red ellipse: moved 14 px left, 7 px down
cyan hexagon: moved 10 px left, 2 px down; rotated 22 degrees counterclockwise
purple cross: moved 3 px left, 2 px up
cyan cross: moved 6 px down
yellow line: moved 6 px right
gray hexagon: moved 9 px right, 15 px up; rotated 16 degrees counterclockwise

**EXERCISE**
Lines holding "left" are the ones to copy; find all of them in the listing.

**SOLVED EXERCISE**
red ellipse: moved 14 px left, 7 px down
cyan hexagon: moved 10 px left, 2 px down; rotated 22 degrees counterclockwise
purple cross: moved 3 px left, 2 px up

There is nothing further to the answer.